▶ [Work instructions]:
Would you output the entries below only from the line containing "(649, 156) = (693, 284): turquoise" through the line containing "(481, 302) = (600, 464): none -> black vase", exactly as they stand and with both ends included?

▶ [Data shown]:
- Opening Delimiter -
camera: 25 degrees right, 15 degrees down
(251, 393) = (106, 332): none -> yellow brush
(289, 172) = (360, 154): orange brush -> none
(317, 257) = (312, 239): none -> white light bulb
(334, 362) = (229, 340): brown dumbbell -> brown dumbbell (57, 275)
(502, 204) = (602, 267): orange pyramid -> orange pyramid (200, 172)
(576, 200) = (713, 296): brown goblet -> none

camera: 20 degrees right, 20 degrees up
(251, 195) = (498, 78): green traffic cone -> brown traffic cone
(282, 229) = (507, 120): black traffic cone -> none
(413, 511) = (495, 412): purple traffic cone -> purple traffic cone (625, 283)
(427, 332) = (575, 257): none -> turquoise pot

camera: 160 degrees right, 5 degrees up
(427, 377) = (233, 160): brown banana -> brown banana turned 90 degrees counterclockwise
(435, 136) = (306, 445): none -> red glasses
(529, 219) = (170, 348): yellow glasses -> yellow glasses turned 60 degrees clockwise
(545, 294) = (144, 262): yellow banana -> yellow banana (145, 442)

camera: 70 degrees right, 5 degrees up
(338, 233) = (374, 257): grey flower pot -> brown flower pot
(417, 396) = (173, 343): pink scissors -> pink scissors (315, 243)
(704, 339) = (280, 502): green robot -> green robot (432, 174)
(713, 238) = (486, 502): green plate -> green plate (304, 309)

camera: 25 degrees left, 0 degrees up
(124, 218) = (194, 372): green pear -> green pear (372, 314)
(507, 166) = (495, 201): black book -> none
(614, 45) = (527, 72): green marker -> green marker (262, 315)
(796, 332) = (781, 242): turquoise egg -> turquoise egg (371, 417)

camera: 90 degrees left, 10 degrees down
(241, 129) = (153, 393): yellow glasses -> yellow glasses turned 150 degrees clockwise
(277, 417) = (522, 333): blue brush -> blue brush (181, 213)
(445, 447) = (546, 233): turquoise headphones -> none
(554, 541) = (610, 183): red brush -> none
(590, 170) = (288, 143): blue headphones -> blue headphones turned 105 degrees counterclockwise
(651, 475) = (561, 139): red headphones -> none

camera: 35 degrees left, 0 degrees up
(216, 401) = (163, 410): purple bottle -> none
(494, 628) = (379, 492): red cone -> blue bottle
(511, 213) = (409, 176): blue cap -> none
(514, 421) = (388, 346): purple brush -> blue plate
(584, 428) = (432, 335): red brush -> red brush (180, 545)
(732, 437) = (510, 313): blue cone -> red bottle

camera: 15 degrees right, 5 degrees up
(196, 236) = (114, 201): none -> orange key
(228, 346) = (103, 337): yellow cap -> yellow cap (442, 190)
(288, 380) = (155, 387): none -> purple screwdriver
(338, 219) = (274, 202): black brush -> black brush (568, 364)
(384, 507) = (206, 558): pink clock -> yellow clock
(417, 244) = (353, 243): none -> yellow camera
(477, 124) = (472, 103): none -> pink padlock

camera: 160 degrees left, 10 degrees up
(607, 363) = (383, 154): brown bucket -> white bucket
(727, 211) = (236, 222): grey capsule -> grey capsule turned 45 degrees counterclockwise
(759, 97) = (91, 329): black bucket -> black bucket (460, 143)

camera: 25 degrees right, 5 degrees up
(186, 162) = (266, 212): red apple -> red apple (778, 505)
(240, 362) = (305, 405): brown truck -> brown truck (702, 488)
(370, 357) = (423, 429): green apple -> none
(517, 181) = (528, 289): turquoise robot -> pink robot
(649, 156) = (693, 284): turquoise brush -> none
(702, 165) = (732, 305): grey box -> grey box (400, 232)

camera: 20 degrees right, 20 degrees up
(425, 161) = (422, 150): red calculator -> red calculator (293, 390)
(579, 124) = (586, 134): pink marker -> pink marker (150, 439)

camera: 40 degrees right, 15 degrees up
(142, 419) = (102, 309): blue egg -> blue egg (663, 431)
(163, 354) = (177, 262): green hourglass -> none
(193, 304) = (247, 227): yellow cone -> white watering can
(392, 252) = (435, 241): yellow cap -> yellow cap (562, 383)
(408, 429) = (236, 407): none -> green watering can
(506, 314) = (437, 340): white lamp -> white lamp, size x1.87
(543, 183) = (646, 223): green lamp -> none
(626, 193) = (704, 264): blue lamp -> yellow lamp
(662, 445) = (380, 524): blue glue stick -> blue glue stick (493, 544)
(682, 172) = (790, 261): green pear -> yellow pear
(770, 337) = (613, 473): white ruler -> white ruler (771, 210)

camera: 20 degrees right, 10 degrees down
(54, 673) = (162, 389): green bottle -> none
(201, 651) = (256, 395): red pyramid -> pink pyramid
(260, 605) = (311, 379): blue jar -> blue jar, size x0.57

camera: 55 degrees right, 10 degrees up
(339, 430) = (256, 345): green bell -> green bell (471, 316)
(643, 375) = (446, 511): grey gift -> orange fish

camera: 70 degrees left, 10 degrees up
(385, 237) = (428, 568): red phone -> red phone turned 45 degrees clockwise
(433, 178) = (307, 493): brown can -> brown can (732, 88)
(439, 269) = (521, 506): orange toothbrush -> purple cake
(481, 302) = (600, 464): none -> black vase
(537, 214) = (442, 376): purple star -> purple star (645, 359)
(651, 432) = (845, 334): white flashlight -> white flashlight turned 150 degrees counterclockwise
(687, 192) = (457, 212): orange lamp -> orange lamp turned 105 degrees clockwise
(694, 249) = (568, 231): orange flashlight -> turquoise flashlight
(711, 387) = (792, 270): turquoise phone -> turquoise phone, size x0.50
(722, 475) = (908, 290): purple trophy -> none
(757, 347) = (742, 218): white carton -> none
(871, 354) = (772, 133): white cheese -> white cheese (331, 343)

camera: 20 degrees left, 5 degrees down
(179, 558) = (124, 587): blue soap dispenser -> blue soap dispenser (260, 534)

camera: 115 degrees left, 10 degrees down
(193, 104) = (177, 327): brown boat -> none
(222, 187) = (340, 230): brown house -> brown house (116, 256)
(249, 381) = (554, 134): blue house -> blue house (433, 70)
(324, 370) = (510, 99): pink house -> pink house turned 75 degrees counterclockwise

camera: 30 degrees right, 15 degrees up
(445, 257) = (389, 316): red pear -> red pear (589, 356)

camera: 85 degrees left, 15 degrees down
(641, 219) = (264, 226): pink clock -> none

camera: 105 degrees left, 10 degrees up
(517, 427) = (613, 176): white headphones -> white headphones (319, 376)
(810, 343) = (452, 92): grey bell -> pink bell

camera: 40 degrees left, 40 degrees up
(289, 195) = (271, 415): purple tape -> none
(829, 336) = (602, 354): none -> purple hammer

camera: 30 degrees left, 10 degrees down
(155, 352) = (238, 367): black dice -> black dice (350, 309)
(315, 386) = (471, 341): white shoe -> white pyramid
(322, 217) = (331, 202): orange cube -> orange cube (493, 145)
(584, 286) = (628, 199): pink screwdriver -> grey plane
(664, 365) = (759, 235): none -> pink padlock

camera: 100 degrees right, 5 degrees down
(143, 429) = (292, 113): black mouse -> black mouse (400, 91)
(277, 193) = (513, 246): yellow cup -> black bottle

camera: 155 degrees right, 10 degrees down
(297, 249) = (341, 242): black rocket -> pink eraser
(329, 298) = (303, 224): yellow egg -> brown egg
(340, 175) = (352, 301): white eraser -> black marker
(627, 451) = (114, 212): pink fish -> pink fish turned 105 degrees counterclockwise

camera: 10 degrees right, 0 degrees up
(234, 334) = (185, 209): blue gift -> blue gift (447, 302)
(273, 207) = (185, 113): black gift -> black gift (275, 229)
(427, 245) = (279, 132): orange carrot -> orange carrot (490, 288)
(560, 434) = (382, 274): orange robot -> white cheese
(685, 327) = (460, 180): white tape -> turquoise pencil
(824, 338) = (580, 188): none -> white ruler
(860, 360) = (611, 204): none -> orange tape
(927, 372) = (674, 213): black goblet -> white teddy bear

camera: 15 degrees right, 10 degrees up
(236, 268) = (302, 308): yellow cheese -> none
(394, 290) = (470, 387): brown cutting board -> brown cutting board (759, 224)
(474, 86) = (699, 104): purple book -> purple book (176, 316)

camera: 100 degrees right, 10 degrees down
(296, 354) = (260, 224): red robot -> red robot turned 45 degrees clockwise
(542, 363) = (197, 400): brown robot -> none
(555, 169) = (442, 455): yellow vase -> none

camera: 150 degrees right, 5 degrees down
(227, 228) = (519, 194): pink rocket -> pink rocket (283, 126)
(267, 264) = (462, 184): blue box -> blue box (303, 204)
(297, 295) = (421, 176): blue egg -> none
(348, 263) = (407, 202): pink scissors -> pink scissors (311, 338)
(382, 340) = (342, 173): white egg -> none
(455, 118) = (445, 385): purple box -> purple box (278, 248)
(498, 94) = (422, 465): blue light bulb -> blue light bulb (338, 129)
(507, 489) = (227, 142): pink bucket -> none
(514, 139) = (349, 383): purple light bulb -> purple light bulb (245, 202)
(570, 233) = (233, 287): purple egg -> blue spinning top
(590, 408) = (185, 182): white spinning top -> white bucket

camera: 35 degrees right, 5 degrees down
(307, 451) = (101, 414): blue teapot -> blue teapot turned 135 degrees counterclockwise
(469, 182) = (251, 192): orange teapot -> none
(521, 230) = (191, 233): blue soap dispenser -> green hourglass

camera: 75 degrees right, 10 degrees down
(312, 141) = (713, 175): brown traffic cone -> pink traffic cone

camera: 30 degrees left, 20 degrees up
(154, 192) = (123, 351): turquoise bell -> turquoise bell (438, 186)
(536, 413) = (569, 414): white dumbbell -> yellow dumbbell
- Closing Delimiter -
▶ [Written response]:
(649, 156) = (693, 284): turquoise brush -> none
(702, 165) = (732, 305): grey box -> grey box (400, 232)

camera: 20 degrees right, 20 degrees up
(425, 161) = (422, 150): red calculator -> red calculator (293, 390)
(579, 124) = (586, 134): pink marker -> pink marker (150, 439)

camera: 40 degrees right, 15 degrees up
(142, 419) = (102, 309): blue egg -> blue egg (663, 431)
(163, 354) = (177, 262): green hourglass -> none
(193, 304) = (247, 227): yellow cone -> white watering can
(392, 252) = (435, 241): yellow cap -> yellow cap (562, 383)
(408, 429) = (236, 407): none -> green watering can
(506, 314) = (437, 340): white lamp -> white lamp, size x1.87
(543, 183) = (646, 223): green lamp -> none
(626, 193) = (704, 264): blue lamp -> yellow lamp
(662, 445) = (380, 524): blue glue stick -> blue glue stick (493, 544)
(682, 172) = (790, 261): green pear -> yellow pear
(770, 337) = (613, 473): white ruler -> white ruler (771, 210)

camera: 20 degrees right, 10 degrees down
(54, 673) = (162, 389): green bottle -> none
(201, 651) = (256, 395): red pyramid -> pink pyramid
(260, 605) = (311, 379): blue jar -> blue jar, size x0.57

camera: 55 degrees right, 10 degrees up
(339, 430) = (256, 345): green bell -> green bell (471, 316)
(643, 375) = (446, 511): grey gift -> orange fish

camera: 70 degrees left, 10 degrees up
(385, 237) = (428, 568): red phone -> red phone turned 45 degrees clockwise
(433, 178) = (307, 493): brown can -> brown can (732, 88)
(439, 269) = (521, 506): orange toothbrush -> purple cake
(481, 302) = (600, 464): none -> black vase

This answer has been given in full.